- [Task instructions] Please determine how many lines of the material include the word "green", and respond with nothing but that number.

- [Task data]
- - - - - - -
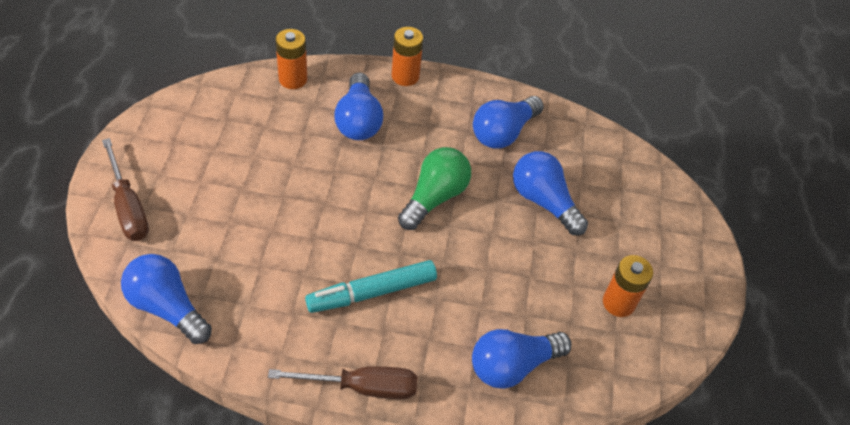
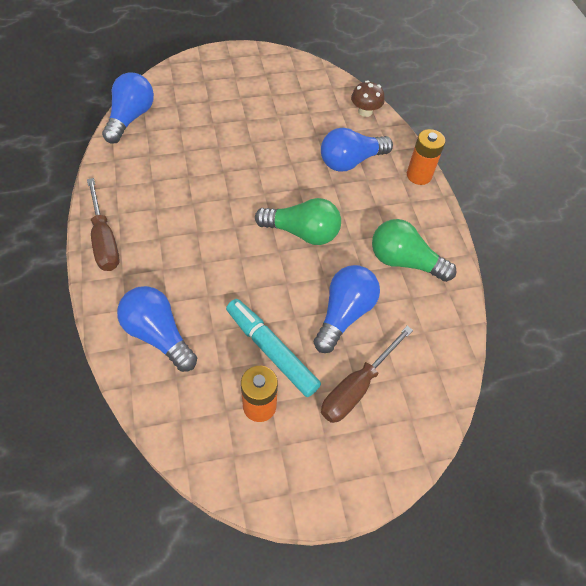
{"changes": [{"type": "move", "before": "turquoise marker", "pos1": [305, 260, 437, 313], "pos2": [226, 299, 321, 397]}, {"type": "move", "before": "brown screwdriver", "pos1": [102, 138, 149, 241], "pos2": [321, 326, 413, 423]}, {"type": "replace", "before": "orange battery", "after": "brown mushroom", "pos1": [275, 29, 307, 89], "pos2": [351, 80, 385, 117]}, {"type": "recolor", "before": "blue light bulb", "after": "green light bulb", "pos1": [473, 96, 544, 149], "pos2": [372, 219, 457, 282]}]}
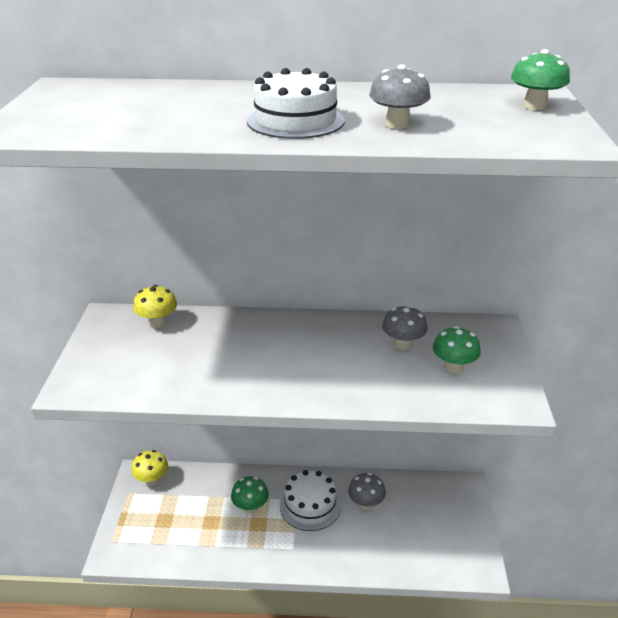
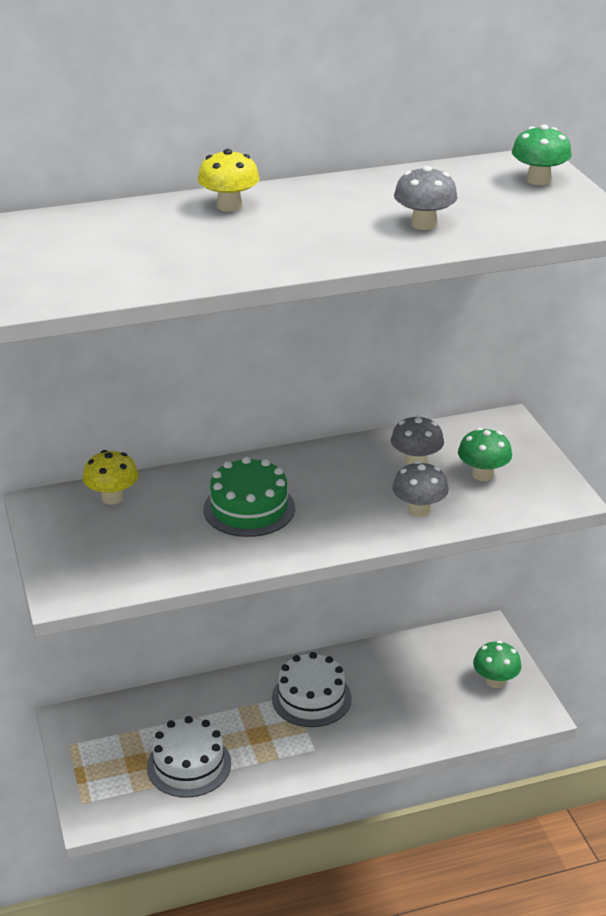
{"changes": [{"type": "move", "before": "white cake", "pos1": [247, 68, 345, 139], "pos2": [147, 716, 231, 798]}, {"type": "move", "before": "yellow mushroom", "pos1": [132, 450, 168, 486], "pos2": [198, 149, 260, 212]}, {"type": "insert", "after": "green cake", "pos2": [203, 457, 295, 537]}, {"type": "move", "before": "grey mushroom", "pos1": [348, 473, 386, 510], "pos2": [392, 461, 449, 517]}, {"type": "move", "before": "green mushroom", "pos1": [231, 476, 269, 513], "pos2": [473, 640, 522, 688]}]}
- - - - - - -
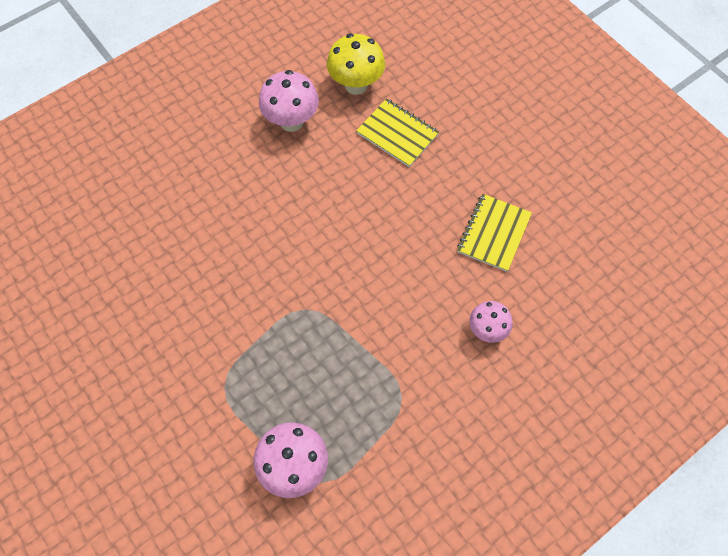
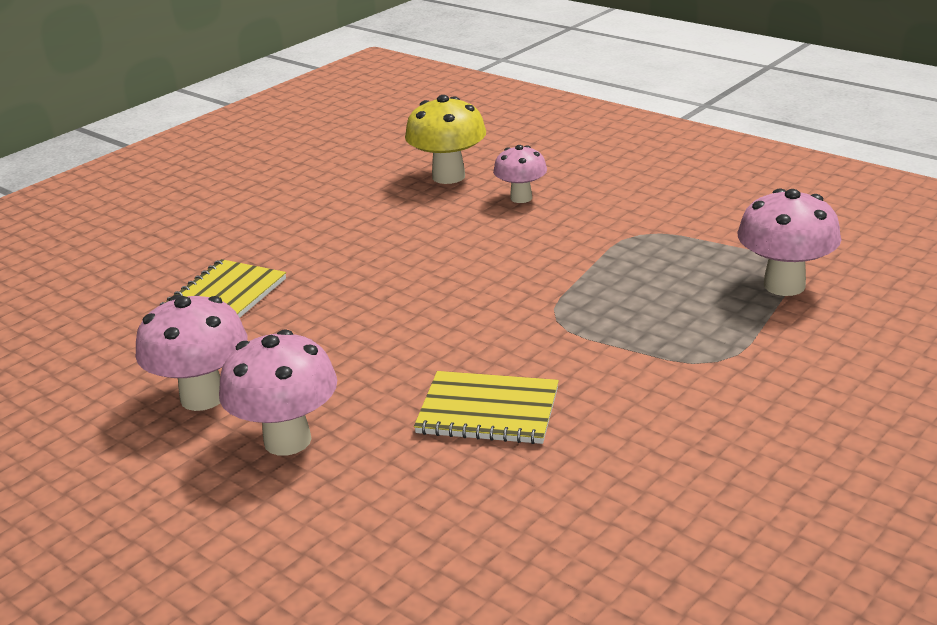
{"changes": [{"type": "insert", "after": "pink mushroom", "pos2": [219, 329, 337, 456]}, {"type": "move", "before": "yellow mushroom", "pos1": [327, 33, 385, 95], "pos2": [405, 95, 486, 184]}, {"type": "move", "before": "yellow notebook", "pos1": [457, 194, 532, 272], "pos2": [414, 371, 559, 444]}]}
- - - - - - -
- [Reply] 2